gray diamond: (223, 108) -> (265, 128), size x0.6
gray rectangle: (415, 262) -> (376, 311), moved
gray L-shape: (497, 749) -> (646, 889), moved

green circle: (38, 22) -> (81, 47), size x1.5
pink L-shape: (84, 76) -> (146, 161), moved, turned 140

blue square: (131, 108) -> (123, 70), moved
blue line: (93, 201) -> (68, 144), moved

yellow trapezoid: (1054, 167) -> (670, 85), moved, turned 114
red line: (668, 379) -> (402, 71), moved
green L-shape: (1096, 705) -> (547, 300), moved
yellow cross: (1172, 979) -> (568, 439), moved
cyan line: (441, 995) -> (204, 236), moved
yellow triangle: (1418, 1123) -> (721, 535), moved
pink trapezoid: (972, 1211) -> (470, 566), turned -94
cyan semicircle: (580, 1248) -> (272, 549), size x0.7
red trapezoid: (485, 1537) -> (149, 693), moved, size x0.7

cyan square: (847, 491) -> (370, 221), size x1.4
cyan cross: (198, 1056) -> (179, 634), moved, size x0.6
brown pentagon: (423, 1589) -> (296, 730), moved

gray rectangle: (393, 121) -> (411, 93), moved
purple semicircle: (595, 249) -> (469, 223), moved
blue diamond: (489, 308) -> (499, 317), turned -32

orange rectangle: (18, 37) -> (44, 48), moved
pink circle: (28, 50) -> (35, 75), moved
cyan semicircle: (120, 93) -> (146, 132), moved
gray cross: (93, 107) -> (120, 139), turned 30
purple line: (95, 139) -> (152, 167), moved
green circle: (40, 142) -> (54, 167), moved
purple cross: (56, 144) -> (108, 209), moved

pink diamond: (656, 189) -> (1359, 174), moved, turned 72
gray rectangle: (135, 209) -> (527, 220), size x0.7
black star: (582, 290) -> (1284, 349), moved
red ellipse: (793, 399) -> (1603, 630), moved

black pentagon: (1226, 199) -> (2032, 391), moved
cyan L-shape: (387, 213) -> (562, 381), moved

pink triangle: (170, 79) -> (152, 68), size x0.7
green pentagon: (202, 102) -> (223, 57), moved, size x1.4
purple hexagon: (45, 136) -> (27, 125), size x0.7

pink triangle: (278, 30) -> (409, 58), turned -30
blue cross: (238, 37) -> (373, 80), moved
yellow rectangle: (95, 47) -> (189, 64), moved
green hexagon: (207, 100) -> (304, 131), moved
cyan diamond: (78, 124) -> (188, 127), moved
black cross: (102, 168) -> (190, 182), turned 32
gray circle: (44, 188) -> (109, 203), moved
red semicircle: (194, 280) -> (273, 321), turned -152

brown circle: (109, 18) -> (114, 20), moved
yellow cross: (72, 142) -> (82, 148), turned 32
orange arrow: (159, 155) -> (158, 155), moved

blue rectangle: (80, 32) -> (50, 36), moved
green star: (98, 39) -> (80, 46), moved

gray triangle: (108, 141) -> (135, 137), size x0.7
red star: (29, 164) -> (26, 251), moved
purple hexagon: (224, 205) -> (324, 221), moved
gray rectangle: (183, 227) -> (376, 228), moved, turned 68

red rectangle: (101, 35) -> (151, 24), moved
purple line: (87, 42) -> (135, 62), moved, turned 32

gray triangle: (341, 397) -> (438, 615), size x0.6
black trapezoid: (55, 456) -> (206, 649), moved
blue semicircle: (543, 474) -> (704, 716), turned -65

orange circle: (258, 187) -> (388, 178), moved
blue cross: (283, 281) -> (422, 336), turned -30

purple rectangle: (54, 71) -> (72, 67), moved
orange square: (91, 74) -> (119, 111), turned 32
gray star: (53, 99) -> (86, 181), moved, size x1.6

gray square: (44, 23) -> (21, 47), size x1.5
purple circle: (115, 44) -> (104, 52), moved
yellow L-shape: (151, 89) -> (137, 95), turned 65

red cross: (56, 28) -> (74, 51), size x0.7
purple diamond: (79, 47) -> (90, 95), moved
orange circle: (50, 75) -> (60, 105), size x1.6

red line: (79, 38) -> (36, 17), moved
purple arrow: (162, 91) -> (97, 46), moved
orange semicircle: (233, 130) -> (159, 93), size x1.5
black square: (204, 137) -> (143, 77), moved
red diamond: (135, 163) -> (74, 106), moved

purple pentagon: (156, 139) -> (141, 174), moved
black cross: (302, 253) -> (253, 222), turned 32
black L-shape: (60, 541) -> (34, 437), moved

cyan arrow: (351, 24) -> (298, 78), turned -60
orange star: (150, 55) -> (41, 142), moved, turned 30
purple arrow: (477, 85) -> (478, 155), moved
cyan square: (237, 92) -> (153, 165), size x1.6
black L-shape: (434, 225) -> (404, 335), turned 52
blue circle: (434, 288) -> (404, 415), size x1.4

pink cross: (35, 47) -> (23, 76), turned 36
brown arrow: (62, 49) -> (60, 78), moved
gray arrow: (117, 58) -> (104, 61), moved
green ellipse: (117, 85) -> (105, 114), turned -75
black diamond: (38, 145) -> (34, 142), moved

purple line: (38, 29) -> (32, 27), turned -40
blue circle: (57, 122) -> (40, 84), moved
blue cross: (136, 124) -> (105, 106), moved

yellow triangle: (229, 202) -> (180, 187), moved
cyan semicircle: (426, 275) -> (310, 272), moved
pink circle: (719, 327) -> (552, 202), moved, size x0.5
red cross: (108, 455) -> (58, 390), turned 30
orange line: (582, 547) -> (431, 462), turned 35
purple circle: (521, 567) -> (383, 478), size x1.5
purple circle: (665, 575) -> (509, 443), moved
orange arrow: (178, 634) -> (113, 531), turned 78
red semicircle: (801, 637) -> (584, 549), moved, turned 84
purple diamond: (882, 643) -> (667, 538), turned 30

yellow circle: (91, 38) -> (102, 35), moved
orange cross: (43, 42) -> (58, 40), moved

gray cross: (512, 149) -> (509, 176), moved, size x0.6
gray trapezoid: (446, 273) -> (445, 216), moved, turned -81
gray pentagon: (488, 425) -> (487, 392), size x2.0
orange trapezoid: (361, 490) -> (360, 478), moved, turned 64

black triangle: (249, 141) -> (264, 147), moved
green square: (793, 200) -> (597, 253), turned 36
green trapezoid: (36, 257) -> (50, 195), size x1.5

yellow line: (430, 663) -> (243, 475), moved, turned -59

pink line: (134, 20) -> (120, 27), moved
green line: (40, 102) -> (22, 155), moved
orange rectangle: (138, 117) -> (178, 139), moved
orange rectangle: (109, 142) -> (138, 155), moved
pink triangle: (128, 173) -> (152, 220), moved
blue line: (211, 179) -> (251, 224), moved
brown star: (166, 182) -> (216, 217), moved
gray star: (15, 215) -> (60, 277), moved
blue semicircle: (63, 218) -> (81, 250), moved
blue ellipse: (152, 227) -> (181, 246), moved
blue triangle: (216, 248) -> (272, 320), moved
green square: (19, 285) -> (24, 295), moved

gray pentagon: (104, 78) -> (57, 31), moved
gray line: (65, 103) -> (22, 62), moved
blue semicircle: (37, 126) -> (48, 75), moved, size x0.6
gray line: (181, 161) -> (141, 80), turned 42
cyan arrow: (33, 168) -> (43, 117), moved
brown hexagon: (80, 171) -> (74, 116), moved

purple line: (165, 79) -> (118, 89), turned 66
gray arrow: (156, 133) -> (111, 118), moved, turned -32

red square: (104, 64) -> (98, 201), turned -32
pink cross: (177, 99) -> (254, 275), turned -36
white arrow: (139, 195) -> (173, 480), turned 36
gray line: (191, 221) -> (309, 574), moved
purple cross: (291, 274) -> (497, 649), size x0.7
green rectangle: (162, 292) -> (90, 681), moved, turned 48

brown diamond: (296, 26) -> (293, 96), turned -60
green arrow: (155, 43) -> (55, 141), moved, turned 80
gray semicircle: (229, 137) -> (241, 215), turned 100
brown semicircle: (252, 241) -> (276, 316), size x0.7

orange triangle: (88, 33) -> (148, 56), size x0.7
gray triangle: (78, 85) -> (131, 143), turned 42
■ ■ ■
WHAT IS BEING ASKED: Print the lines above from the one with "pink line: (134, 20) -> (120, 27), moved" through the one with "red square: (104, 64)", both included, exactly as written and nothing more.

TASK SOLUTION:
pink line: (134, 20) -> (120, 27), moved
green line: (40, 102) -> (22, 155), moved
orange rectangle: (138, 117) -> (178, 139), moved
orange rectangle: (109, 142) -> (138, 155), moved
pink triangle: (128, 173) -> (152, 220), moved
blue line: (211, 179) -> (251, 224), moved
brown star: (166, 182) -> (216, 217), moved
gray star: (15, 215) -> (60, 277), moved
blue semicircle: (63, 218) -> (81, 250), moved
blue ellipse: (152, 227) -> (181, 246), moved
blue triangle: (216, 248) -> (272, 320), moved
green square: (19, 285) -> (24, 295), moved

gray pentagon: (104, 78) -> (57, 31), moved
gray line: (65, 103) -> (22, 62), moved
blue semicircle: (37, 126) -> (48, 75), moved, size x0.6
gray line: (181, 161) -> (141, 80), turned 42
cyan arrow: (33, 168) -> (43, 117), moved
brown hexagon: (80, 171) -> (74, 116), moved

purple line: (165, 79) -> (118, 89), turned 66
gray arrow: (156, 133) -> (111, 118), moved, turned -32

red square: (104, 64) -> (98, 201), turned -32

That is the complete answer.